→ To-do item: Line by line, retype the material exactly and leave each picture out.

→ Data to process:
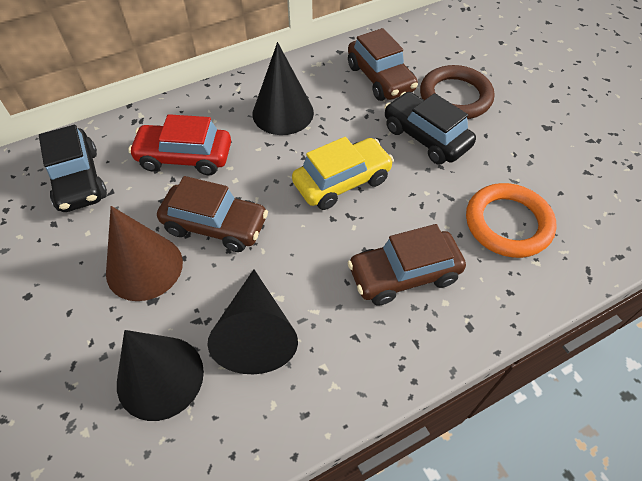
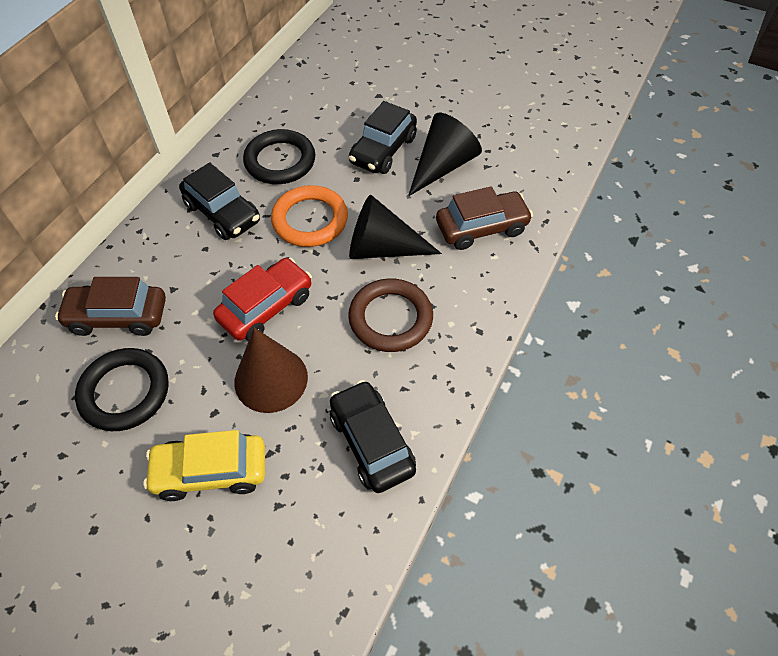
black car: 2 -> 3
black cone: 3 -> 2
black ring: 0 -> 2
brown car: 3 -> 2

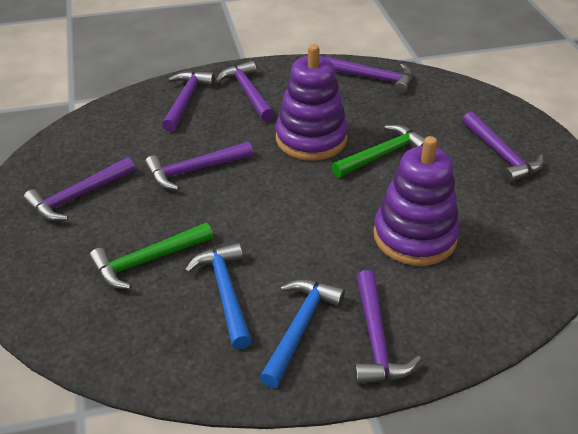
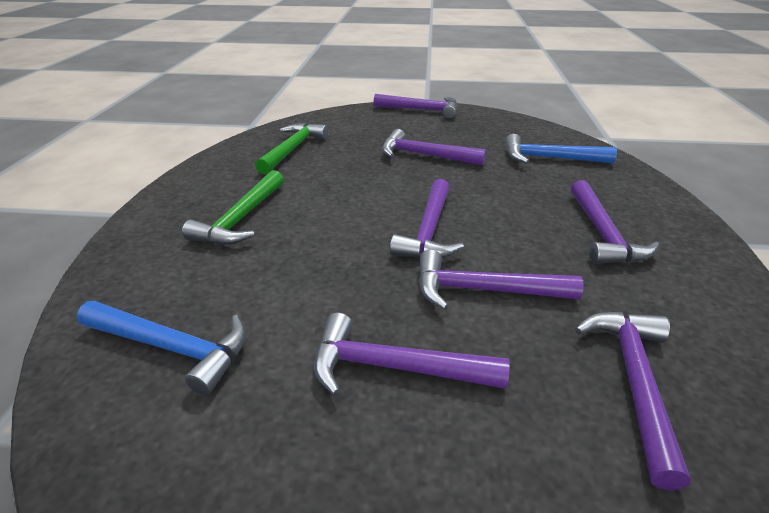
purple stacking toy: 2 -> 0

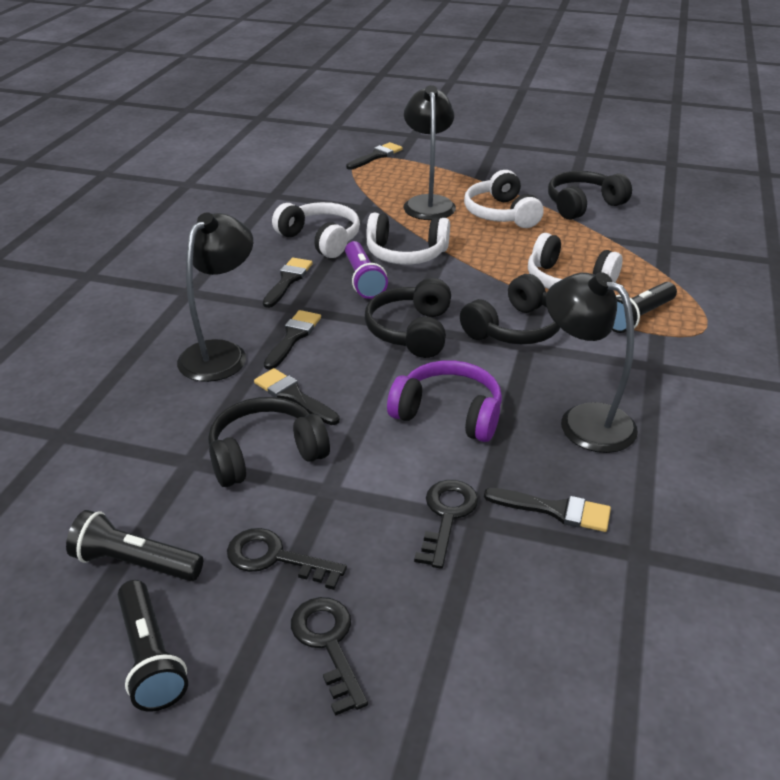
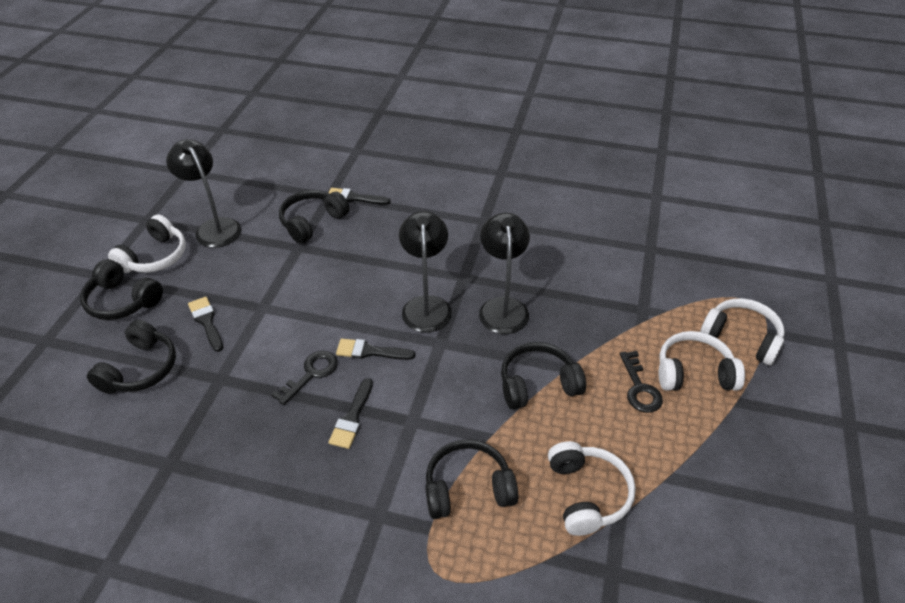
black brush: 5 -> 4
black flashlight: 3 -> 0
black headphones: 4 -> 5
black key: 3 -> 2
purple flashlight: 1 -> 0
purple headphones: 1 -> 0

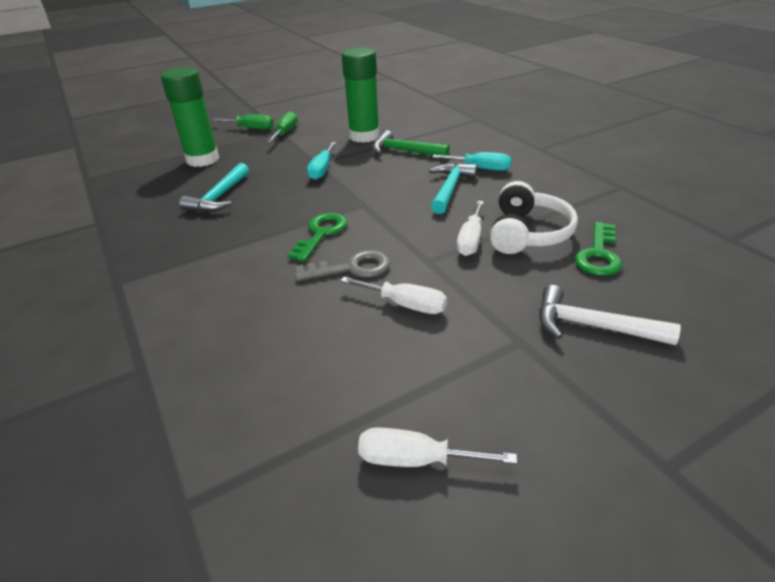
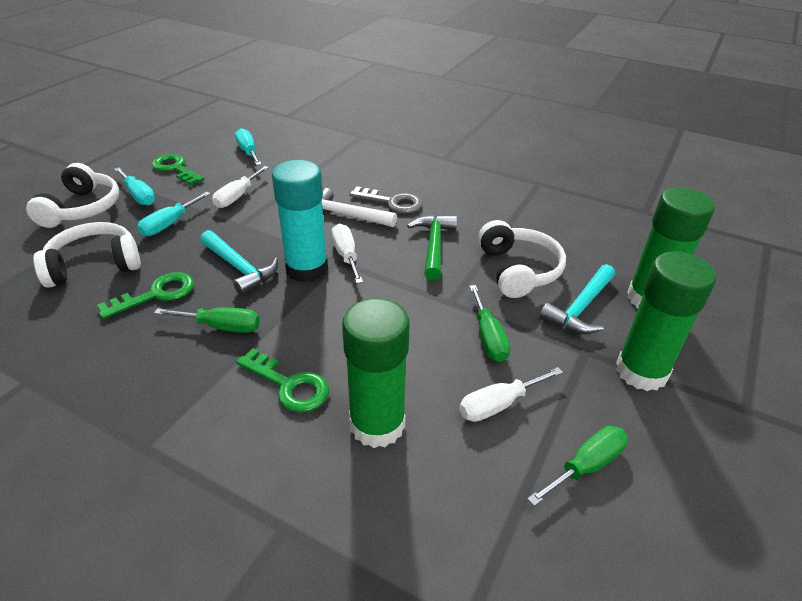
green glue stick: 2 -> 3
green key: 2 -> 3
green screwdriver: 2 -> 3
turquoise glue stick: 0 -> 1
turquoise screwdriver: 2 -> 3
white headphones: 1 -> 3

→ Exercise result:
black car: 2 -> 3
black cone: 3 -> 2
black ring: 0 -> 2
brown car: 3 -> 2

purple stacking toy: 2 -> 0

black brush: 5 -> 4
black flashlight: 3 -> 0
black headphones: 4 -> 5
black key: 3 -> 2
purple flashlight: 1 -> 0
purple headphones: 1 -> 0

green glue stick: 2 -> 3
green key: 2 -> 3
green screwdriver: 2 -> 3
turquoise glue stick: 0 -> 1
turquoise screwdriver: 2 -> 3
white headphones: 1 -> 3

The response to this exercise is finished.